* TASK PROMPT
The listing below should be reproduced precisely, except for its images.

* THE RECORDS
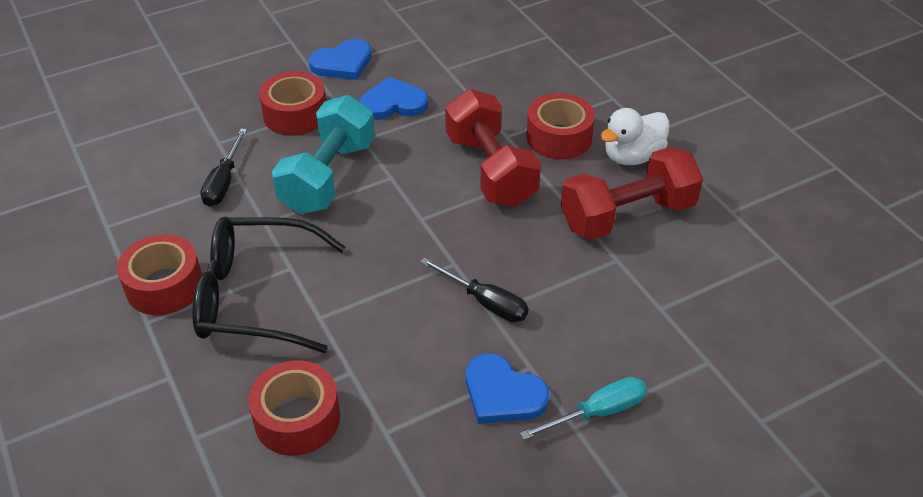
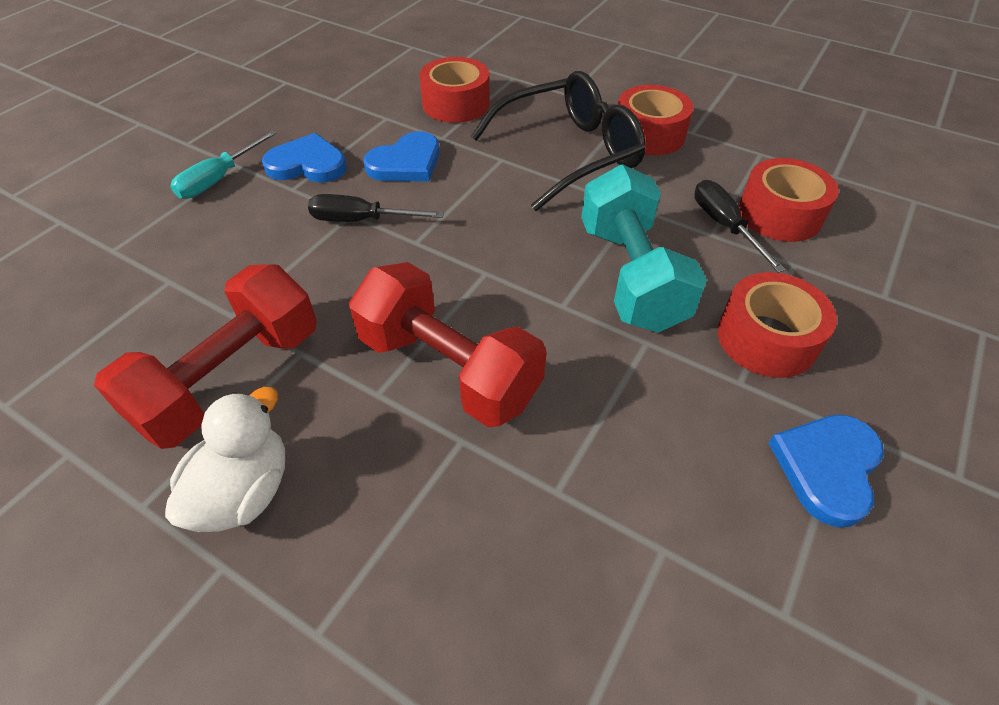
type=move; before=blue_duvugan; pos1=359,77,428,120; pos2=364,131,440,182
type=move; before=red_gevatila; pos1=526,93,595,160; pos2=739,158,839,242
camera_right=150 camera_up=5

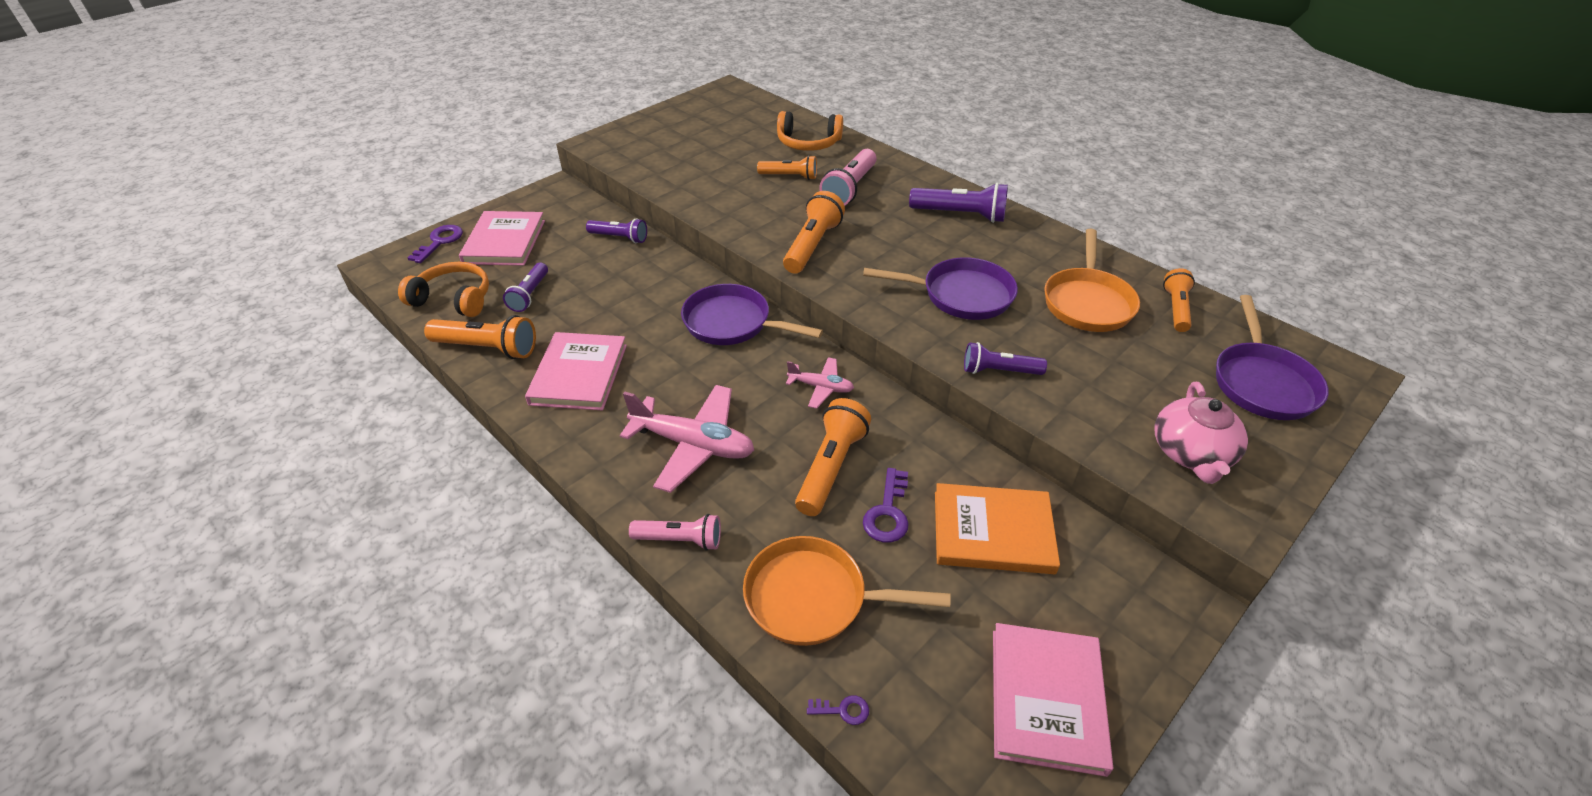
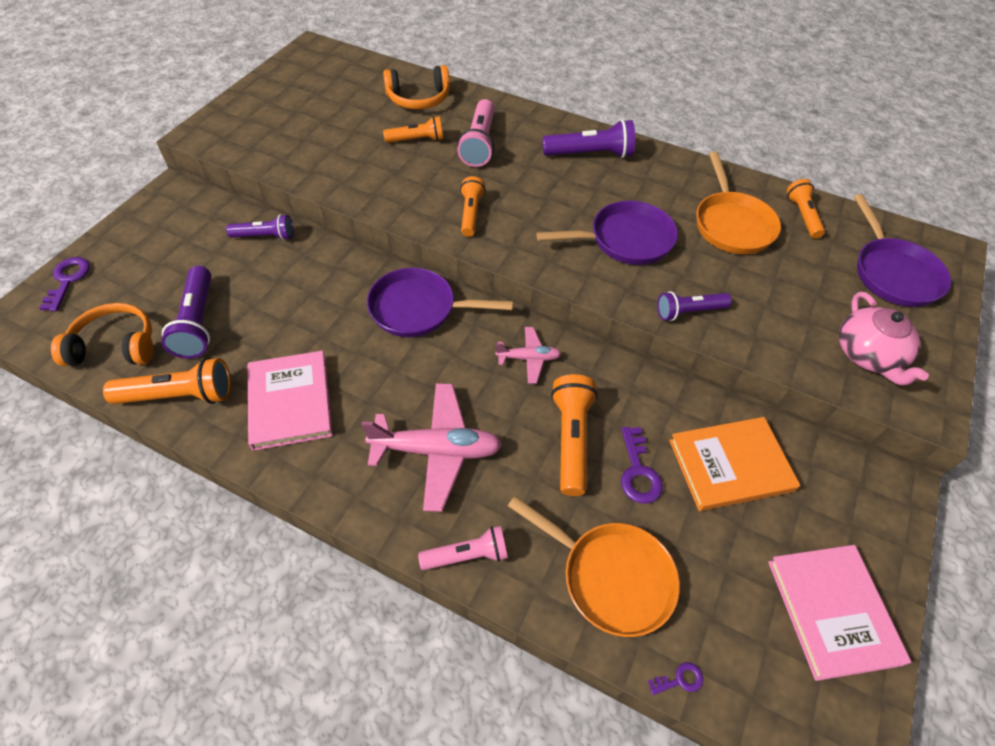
type=delete; before=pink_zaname; pos1=459,211,545,266
type=rotate; before=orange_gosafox; pos1=743,536,951,646; pos2=508,496,680,637; turn=-135
type=resize; before=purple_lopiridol; pos1=503,263,548,312; pos2=162,266,211,358; scale=1.51
type=resize; before=orange_lopiridol; pos1=783,191,845,274; pos2=460,176,486,237; scale=0.66
camera_right=-20 camera_up=10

* ANSWER BELOW
type=move; before=blue_duvugan; pos1=359,77,428,120; pos2=364,131,440,182
type=move; before=red_gevatila; pos1=526,93,595,160; pos2=739,158,839,242
camera_right=150 camera_up=5

type=delete; before=pink_zaname; pos1=459,211,545,266
type=rotate; before=orange_gosafox; pos1=743,536,951,646; pos2=508,496,680,637; turn=-135
type=resize; before=purple_lopiridol; pos1=503,263,548,312; pos2=162,266,211,358; scale=1.51
type=resize; before=orange_lopiridol; pos1=783,191,845,274; pos2=460,176,486,237; scale=0.66
camera_right=-20 camera_up=10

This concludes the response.